Object matching data:

━━━━━━━━

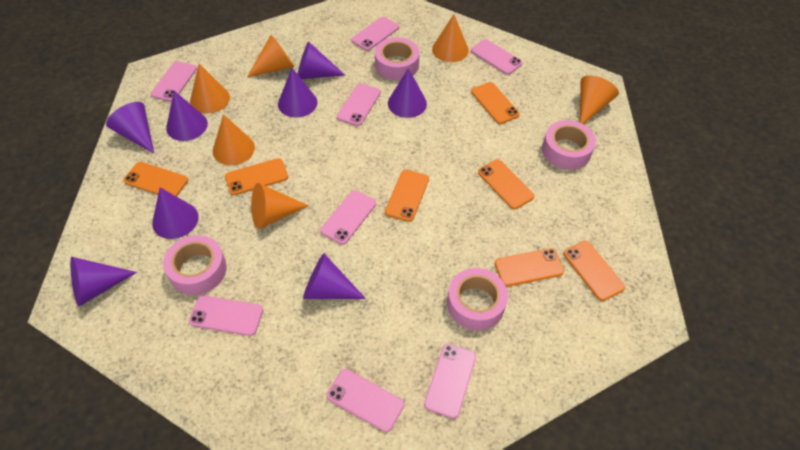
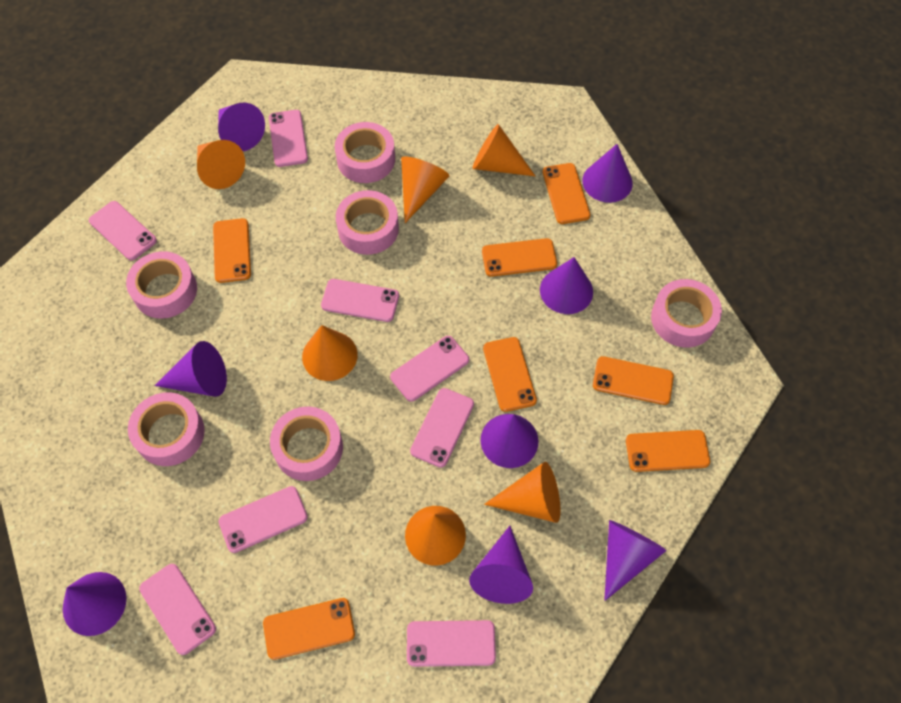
pink tape: 4 -> 6

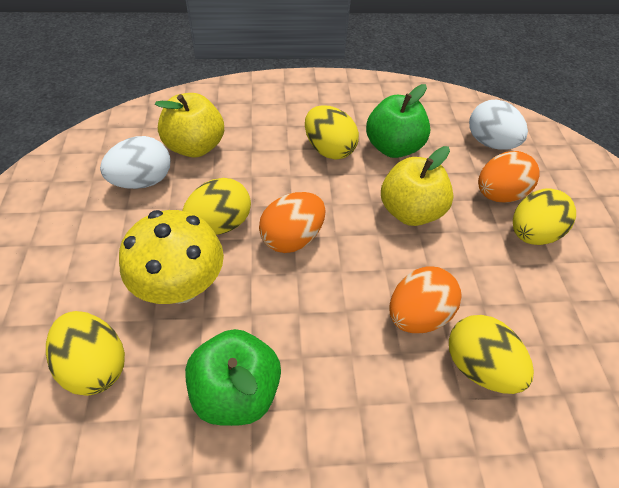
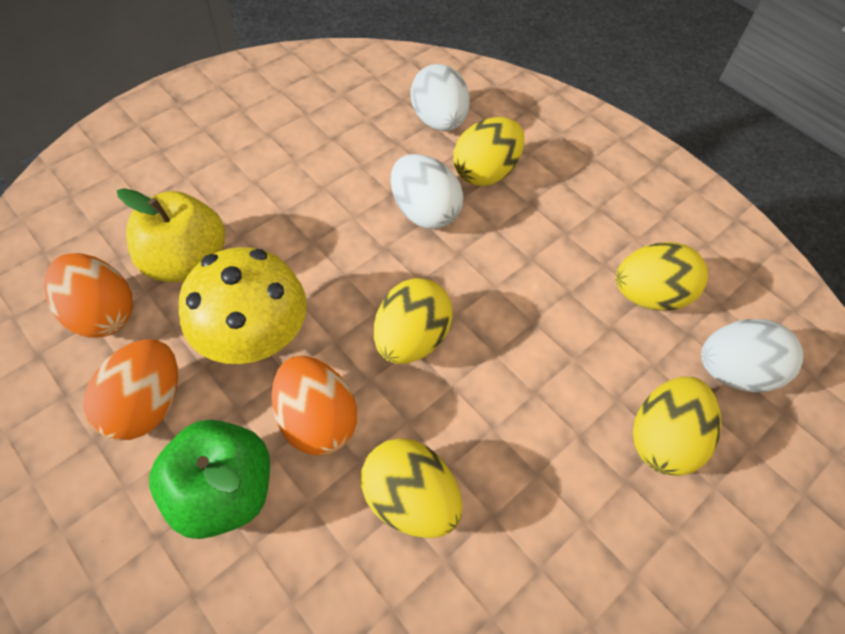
green apple: 2 -> 1
white egg: 2 -> 3
yellow apple: 2 -> 1

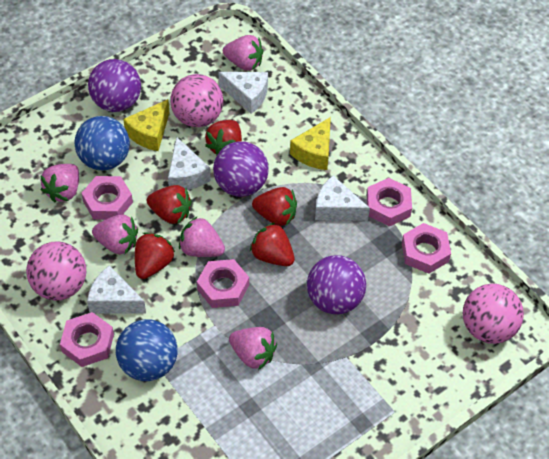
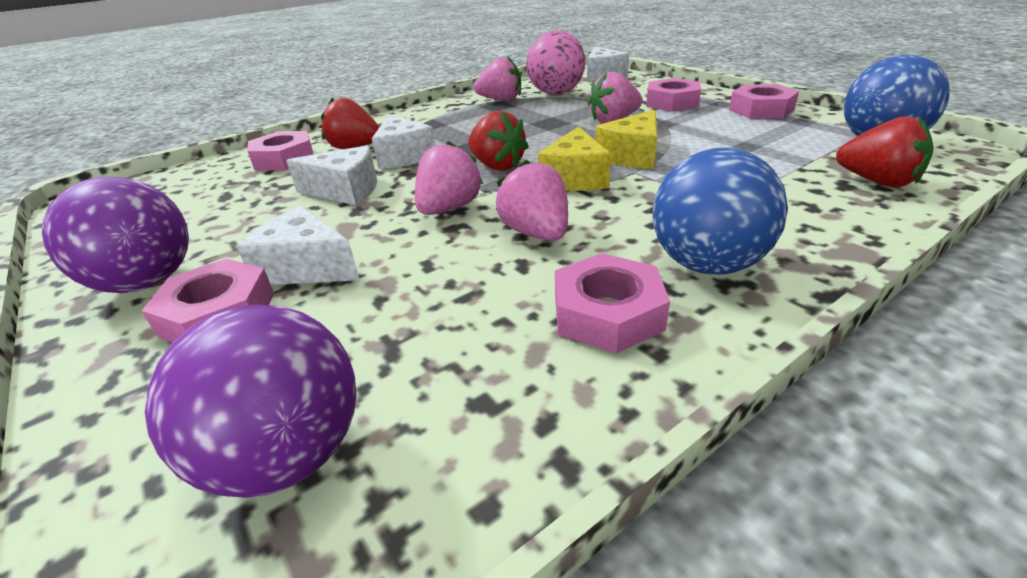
pink ball: 3 -> 1
pink strawberry: 5 -> 4
purple ball: 3 -> 2
red strawberry: 5 -> 3

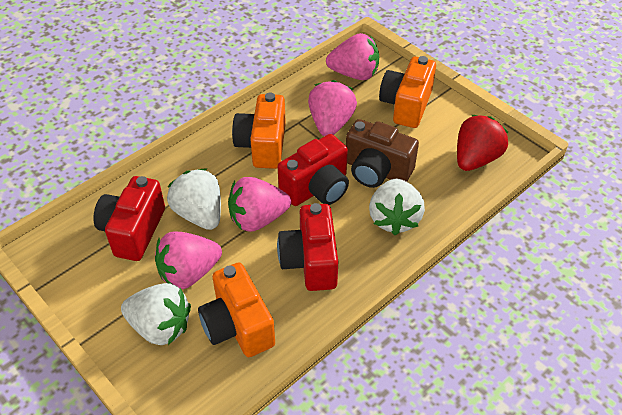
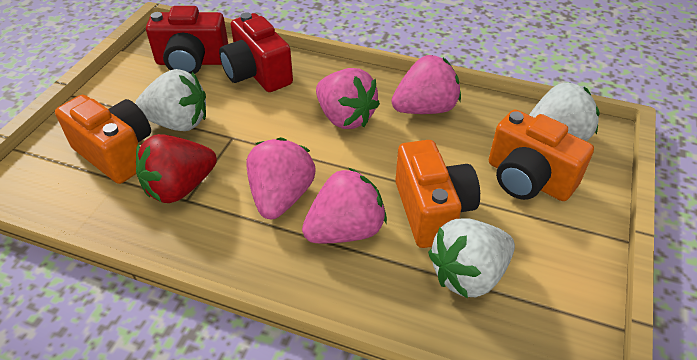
brown camera: 1 -> 0
red camera: 3 -> 2

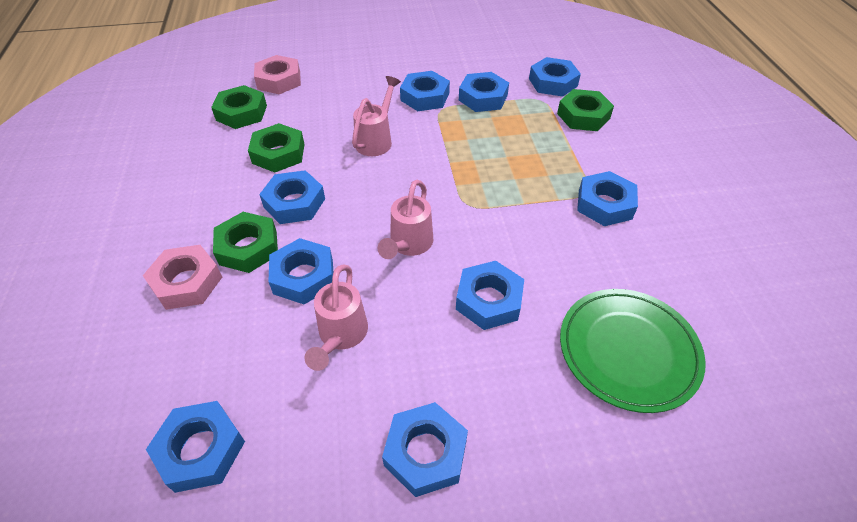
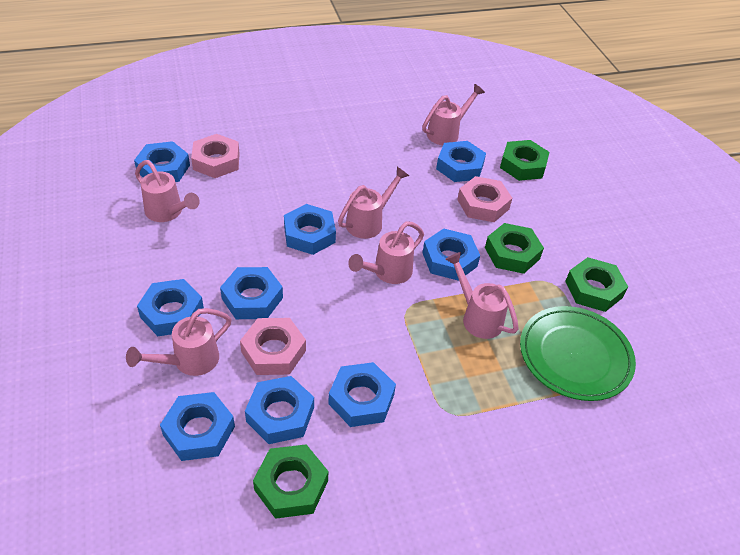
pink nut: 2 -> 3
pink watering can: 3 -> 6

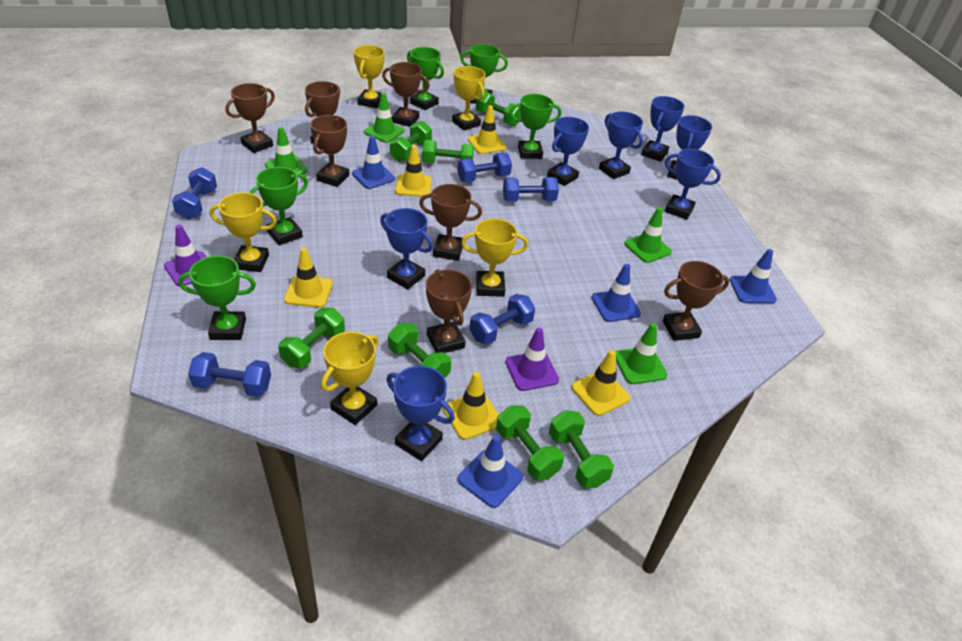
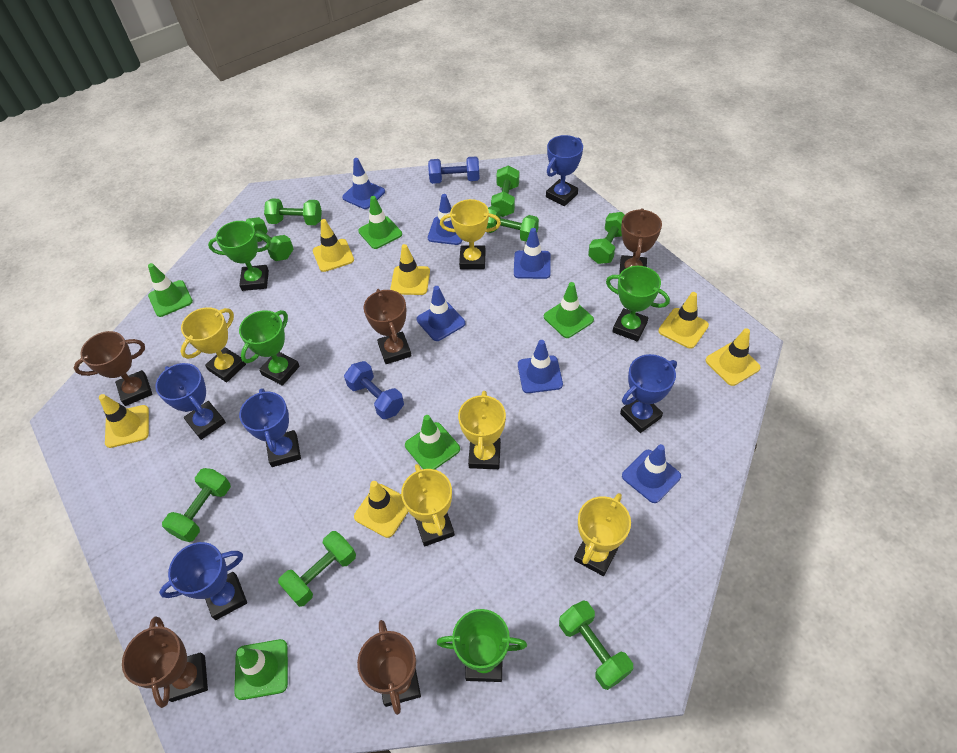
blue dumbbell: 5 -> 2
blue traffic cone: 4 -> 6
blue trophy: 7 -> 5
brown trophy: 7 -> 5
green dumbbell: 7 -> 8
green traffic cone: 4 -> 5
green trophy: 5 -> 4
purple traffic cone: 2 -> 0
yellow traffic cone: 5 -> 6

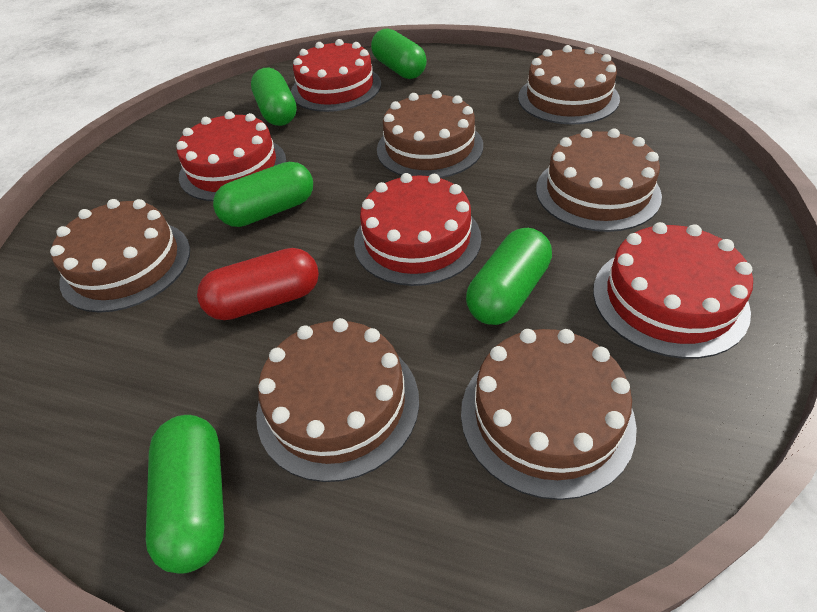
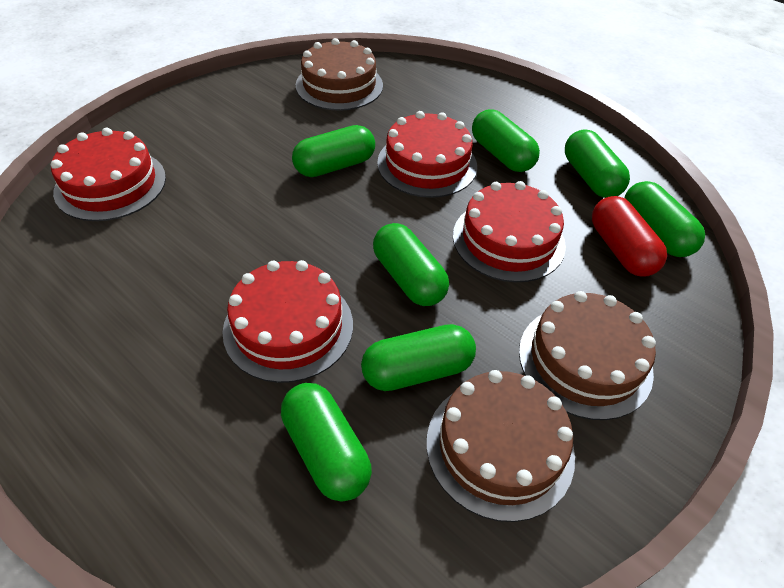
brown cake: 6 -> 3
green capsule: 5 -> 7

━━━━━━━━

PROBLEM DETAILS: Leave every picture out, and transcribe the data above exactly as it reads.

EXERCISE RESPONSE:
pink tape: 4 -> 6

green apple: 2 -> 1
white egg: 2 -> 3
yellow apple: 2 -> 1

pink ball: 3 -> 1
pink strawberry: 5 -> 4
purple ball: 3 -> 2
red strawberry: 5 -> 3

brown camera: 1 -> 0
red camera: 3 -> 2

pink nut: 2 -> 3
pink watering can: 3 -> 6

blue dumbbell: 5 -> 2
blue traffic cone: 4 -> 6
blue trophy: 7 -> 5
brown trophy: 7 -> 5
green dumbbell: 7 -> 8
green traffic cone: 4 -> 5
green trophy: 5 -> 4
purple traffic cone: 2 -> 0
yellow traffic cone: 5 -> 6

brown cake: 6 -> 3
green capsule: 5 -> 7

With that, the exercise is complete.